=== Section Start ===

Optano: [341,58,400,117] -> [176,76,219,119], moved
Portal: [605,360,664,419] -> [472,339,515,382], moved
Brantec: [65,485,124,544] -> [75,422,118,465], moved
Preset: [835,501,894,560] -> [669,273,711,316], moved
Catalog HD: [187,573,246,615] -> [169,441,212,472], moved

=== Section End ===
=== Section Start ===

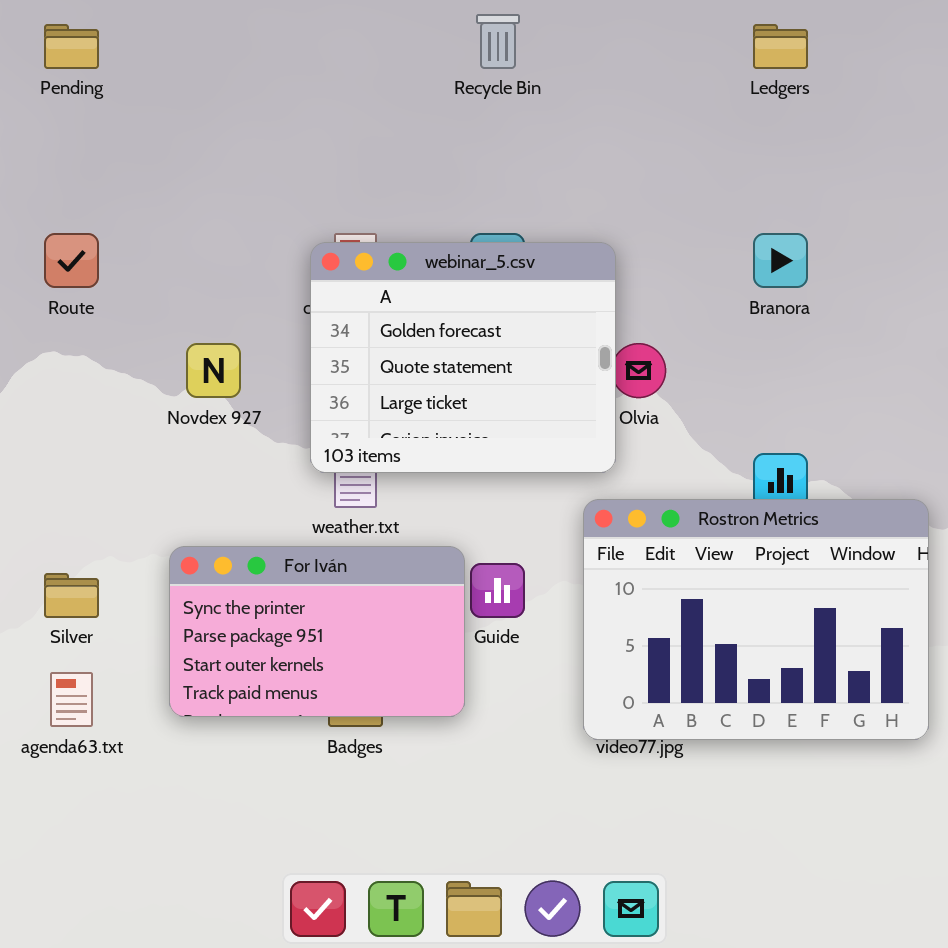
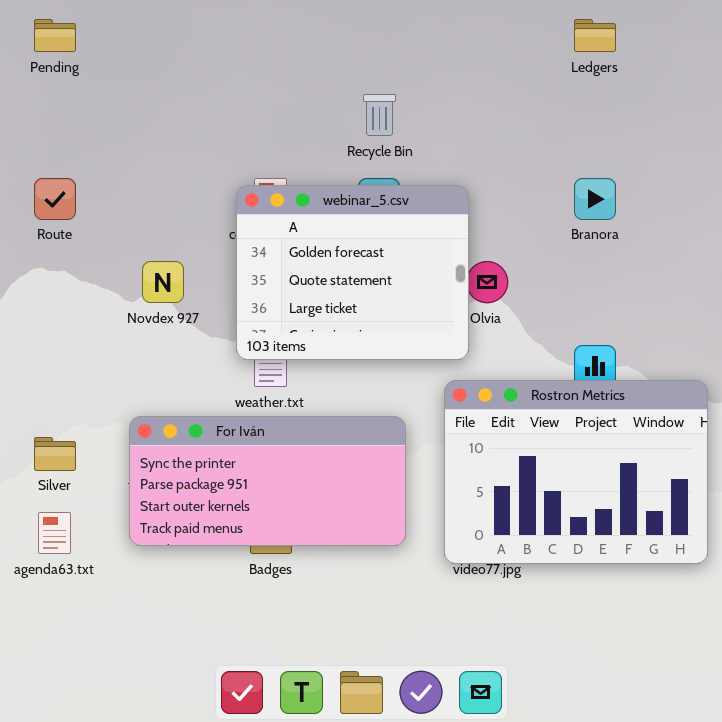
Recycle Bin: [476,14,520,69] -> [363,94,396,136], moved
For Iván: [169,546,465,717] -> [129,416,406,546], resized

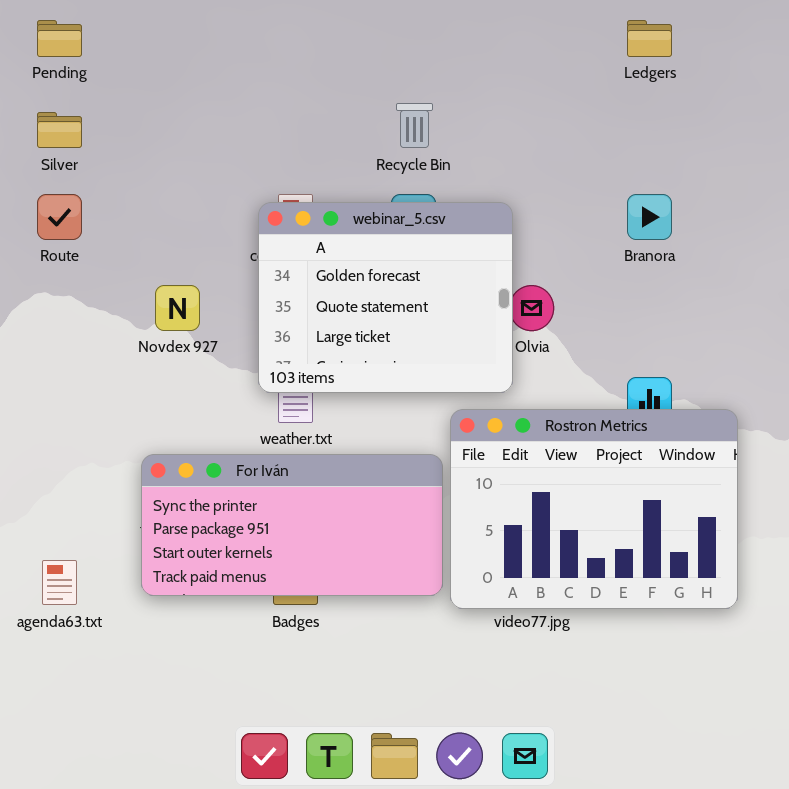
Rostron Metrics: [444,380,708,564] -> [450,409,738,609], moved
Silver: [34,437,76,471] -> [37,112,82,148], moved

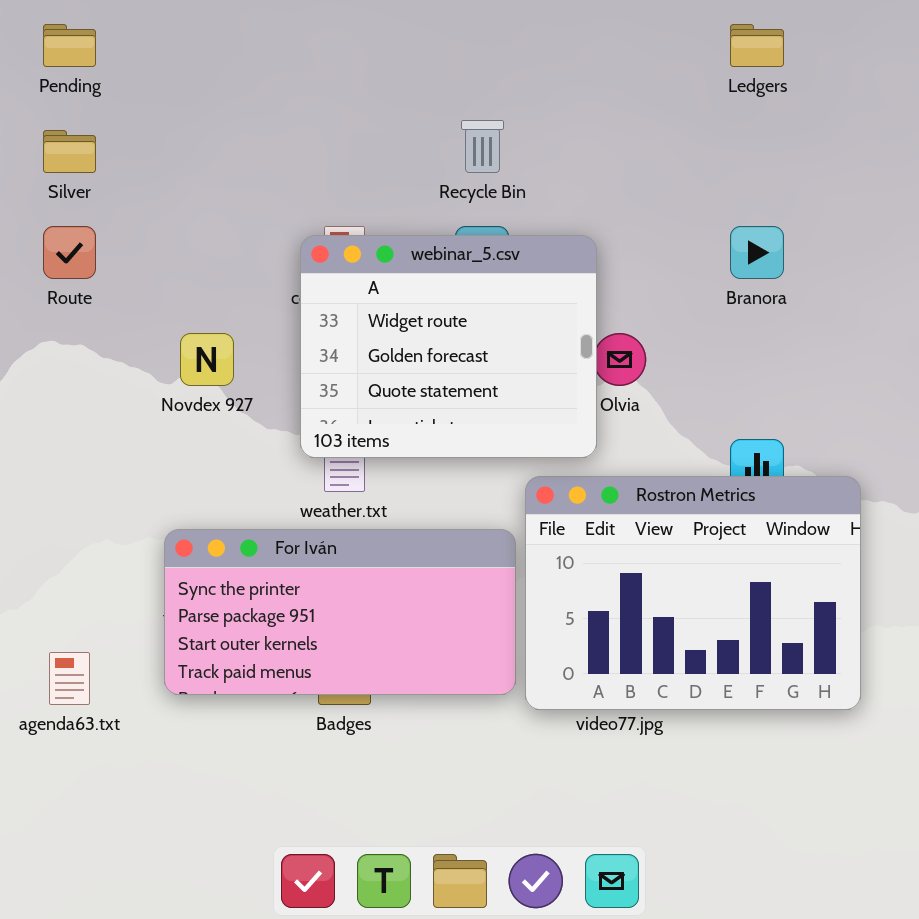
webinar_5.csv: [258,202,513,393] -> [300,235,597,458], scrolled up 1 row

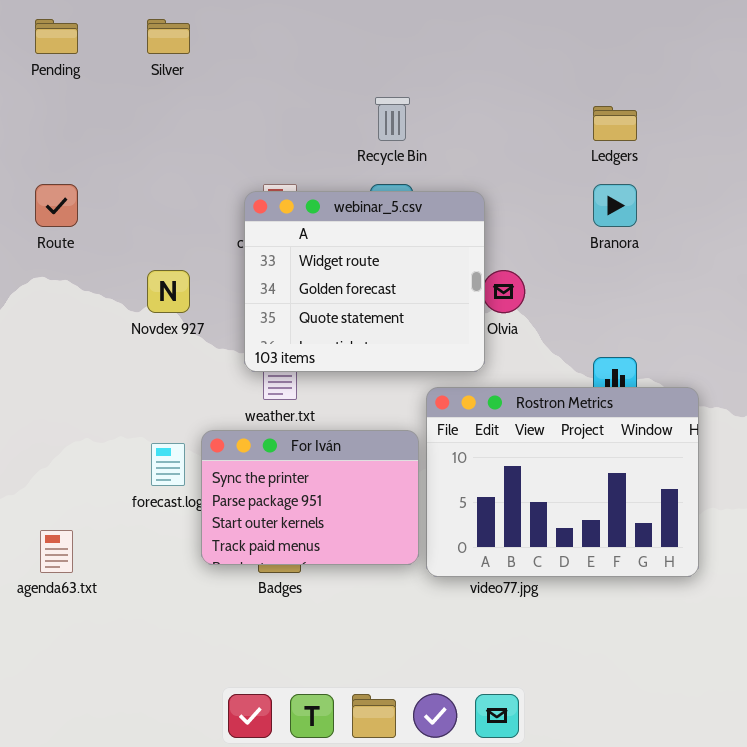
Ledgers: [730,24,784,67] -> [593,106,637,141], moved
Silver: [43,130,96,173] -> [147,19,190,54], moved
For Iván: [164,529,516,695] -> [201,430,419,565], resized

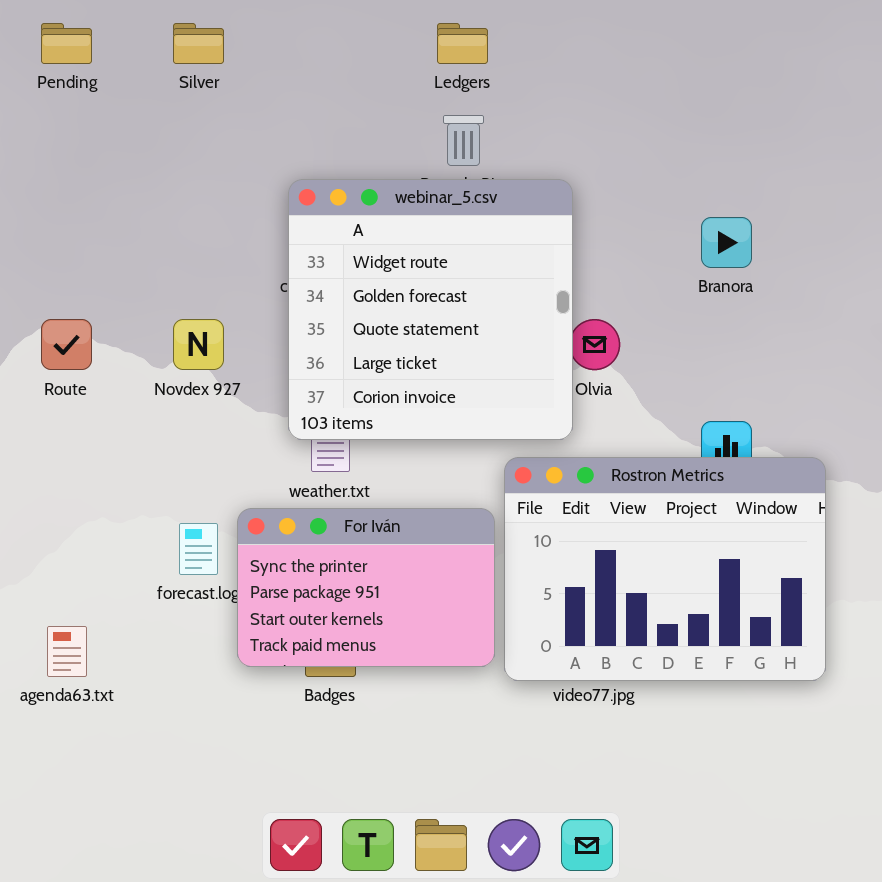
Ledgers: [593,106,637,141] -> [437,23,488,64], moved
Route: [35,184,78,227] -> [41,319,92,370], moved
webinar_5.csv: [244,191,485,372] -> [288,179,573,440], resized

=== Section End ===

### YOUR GOAL
Taking the entries above, print exactly the lines starting at the line with "Optano: [341,58,400,117] ->" and ending at the line with "Catalog HD: [187,573,246,615]", both included.

### RESPONSE
Optano: [341,58,400,117] -> [176,76,219,119], moved
Portal: [605,360,664,419] -> [472,339,515,382], moved
Brantec: [65,485,124,544] -> [75,422,118,465], moved
Preset: [835,501,894,560] -> [669,273,711,316], moved
Catalog HD: [187,573,246,615] -> [169,441,212,472], moved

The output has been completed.